Start of Records for processing

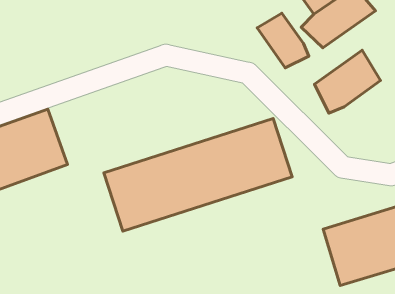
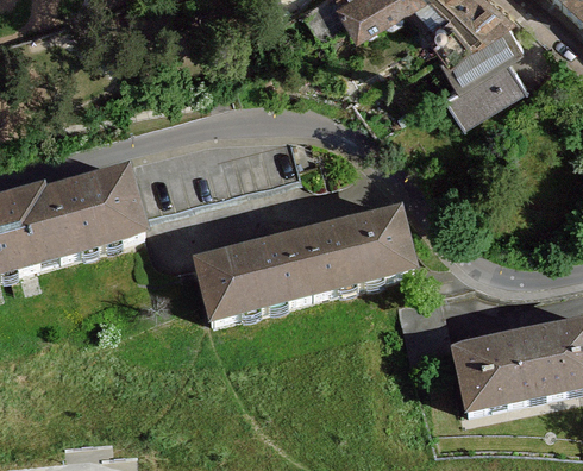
building: [257,13,309,68] -> none
building: [315,50,380,113] -> none

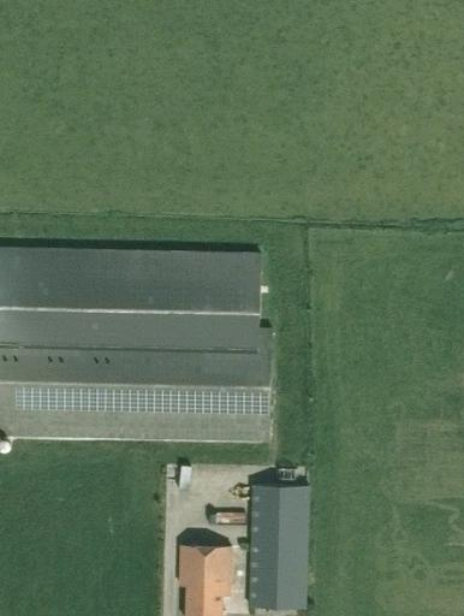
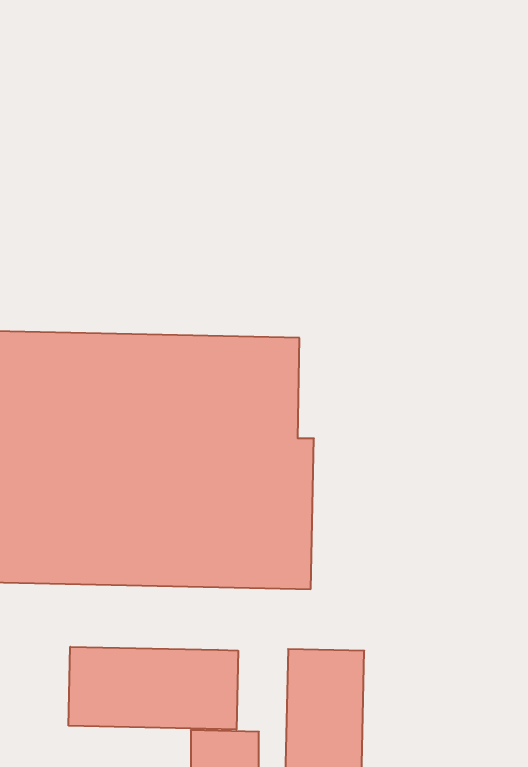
building: none -> [69,647,238,730]

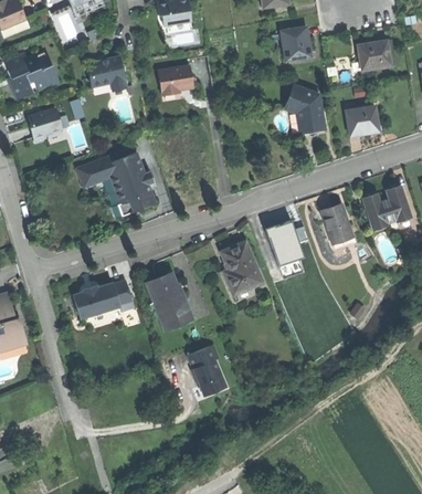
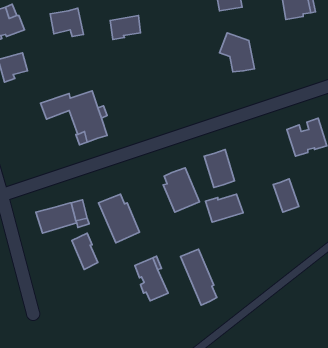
building: [346,104,380,134] -> none
building: [320,204,350,243] -> [273,179,299,212]
building: none -> [205,194,243,222]
building: none -> [72,233,98,269]
building: none -> [181,249,217,305]

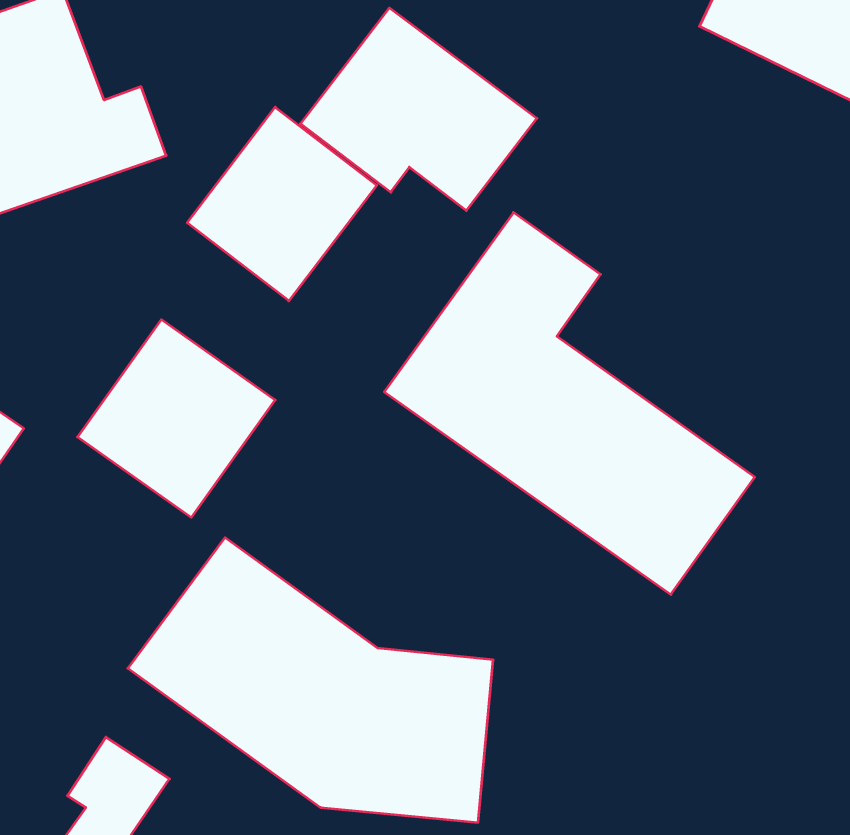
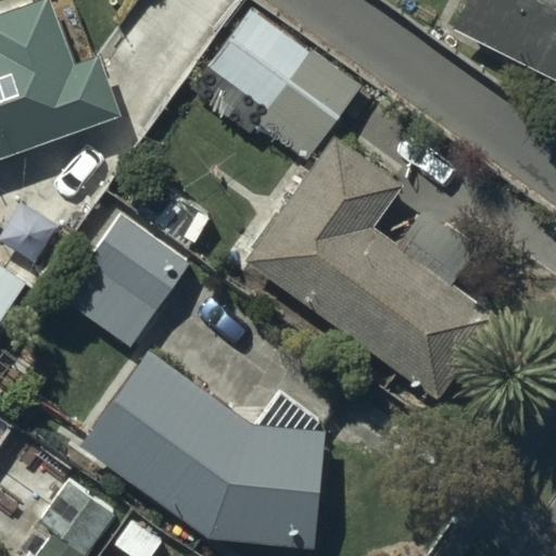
building: [187,107,377,301] -> none

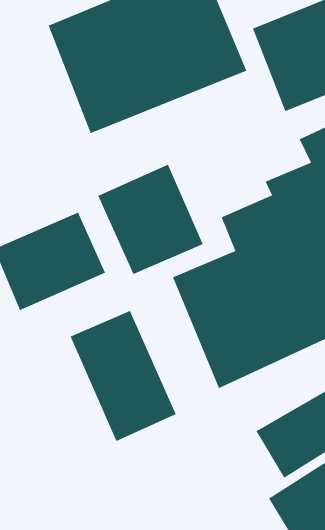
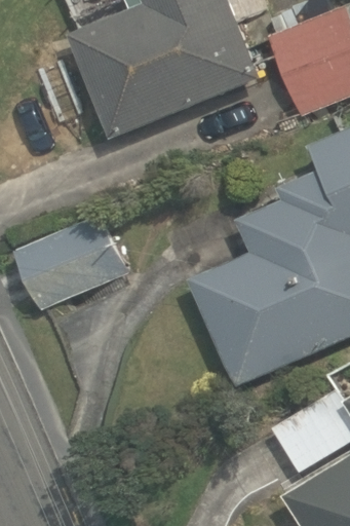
building: [98,164,204,275] -> none
building: [70,310,176,442] -> none

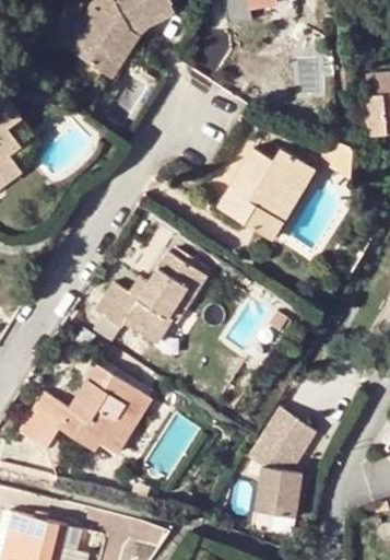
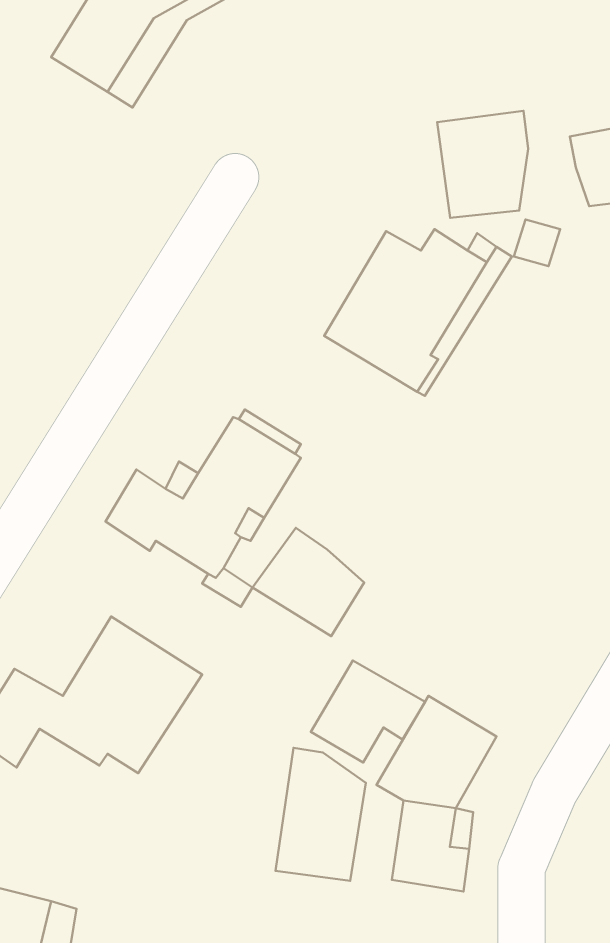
building: none -> [437,111,528,218]
building: none -> [253,528,364,636]
building: none -> [311,661,425,762]
building: none -> [276,748,366,881]

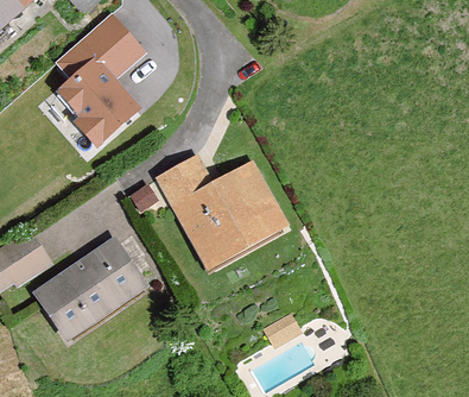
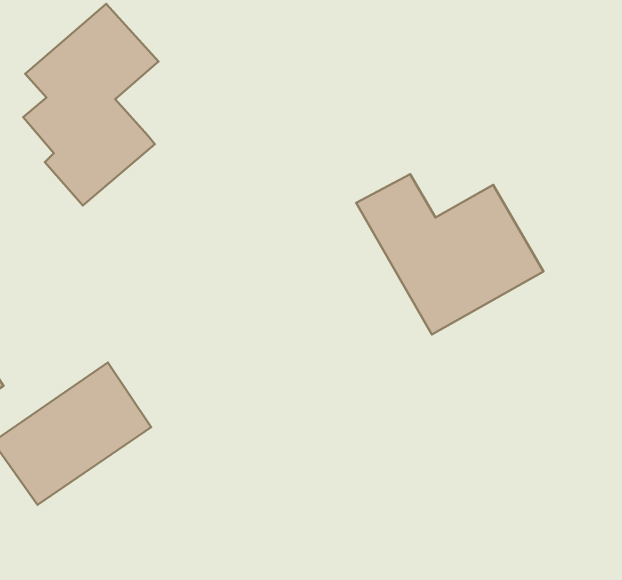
building: [159,165,283,271] -> [356,174,544,335]

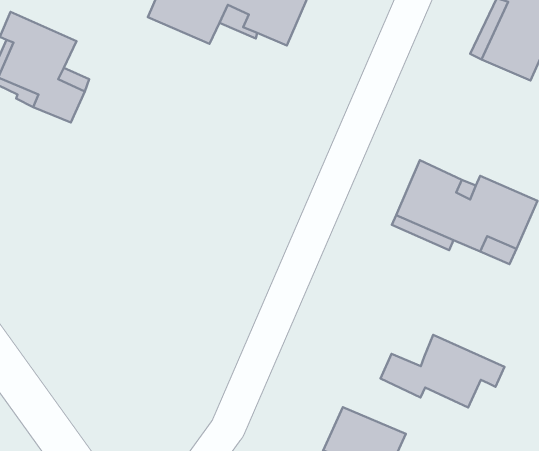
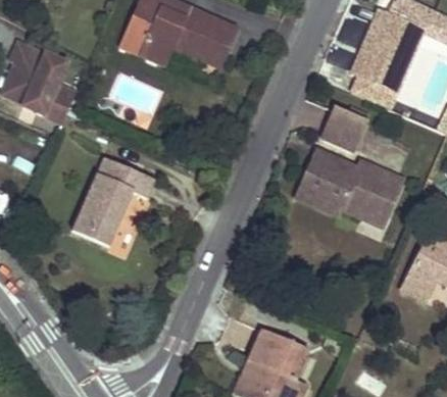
building: none -> [324,106,365,147]
building: none -> [69,156,152,246]
building: [381,335,504,408] -> none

End of Records for processing

• **Your assignment**: All lines from the one containing "building: [320,204,350,243] ->" through the end of the data are to be written out exactly, with nothing added; skip the pictures.

• **Solved exercise**:
building: [320,204,350,243] -> [273,179,299,212]
building: none -> [205,194,243,222]
building: none -> [72,233,98,269]
building: none -> [181,249,217,305]

building: [187,107,377,301] -> none

building: [98,164,204,275] -> none
building: [70,310,176,442] -> none

building: none -> [437,111,528,218]
building: none -> [253,528,364,636]
building: none -> [311,661,425,762]
building: none -> [276,748,366,881]

building: [159,165,283,271] -> [356,174,544,335]

building: none -> [324,106,365,147]
building: none -> [69,156,152,246]
building: [381,335,504,408] -> none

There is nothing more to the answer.